DATA UNDER STUDY:
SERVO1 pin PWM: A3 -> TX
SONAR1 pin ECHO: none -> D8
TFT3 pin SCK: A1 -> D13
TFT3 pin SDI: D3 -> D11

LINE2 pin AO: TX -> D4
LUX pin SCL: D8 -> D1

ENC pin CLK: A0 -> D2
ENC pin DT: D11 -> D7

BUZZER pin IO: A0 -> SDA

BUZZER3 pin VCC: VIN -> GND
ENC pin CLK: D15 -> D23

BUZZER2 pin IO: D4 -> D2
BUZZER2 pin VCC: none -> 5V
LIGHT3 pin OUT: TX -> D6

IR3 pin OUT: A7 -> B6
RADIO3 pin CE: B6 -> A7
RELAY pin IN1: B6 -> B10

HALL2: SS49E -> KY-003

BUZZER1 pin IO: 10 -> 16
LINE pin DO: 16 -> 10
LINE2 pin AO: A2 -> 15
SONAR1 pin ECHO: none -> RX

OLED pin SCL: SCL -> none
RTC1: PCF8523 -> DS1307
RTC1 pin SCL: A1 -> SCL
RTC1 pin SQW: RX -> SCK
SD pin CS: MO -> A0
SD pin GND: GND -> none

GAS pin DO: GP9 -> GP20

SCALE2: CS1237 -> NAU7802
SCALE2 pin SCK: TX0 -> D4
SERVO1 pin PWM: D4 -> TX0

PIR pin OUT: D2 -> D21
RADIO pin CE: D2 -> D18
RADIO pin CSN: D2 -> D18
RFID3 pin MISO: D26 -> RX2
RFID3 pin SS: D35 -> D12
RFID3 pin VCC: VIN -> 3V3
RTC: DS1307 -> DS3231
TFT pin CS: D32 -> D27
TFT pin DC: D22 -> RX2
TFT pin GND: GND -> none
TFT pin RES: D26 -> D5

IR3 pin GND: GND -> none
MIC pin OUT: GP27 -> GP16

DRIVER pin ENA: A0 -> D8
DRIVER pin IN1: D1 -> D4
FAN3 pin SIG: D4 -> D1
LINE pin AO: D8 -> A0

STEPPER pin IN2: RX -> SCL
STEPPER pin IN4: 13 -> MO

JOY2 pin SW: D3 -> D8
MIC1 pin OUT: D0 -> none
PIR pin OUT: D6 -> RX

PROBLEM REQUIREMENTS: In the listing above, locate the line containing "RELAY pin IN1: B6 -> B10" and the line containing "GAS pin DO: GP9 -> GP20". Extract those two lines and every line between them, exactly as written, and only those.

ANSWER TO THE PROBLEM:
RELAY pin IN1: B6 -> B10

HALL2: SS49E -> KY-003

BUZZER1 pin IO: 10 -> 16
LINE pin DO: 16 -> 10
LINE2 pin AO: A2 -> 15
SONAR1 pin ECHO: none -> RX

OLED pin SCL: SCL -> none
RTC1: PCF8523 -> DS1307
RTC1 pin SCL: A1 -> SCL
RTC1 pin SQW: RX -> SCK
SD pin CS: MO -> A0
SD pin GND: GND -> none

GAS pin DO: GP9 -> GP20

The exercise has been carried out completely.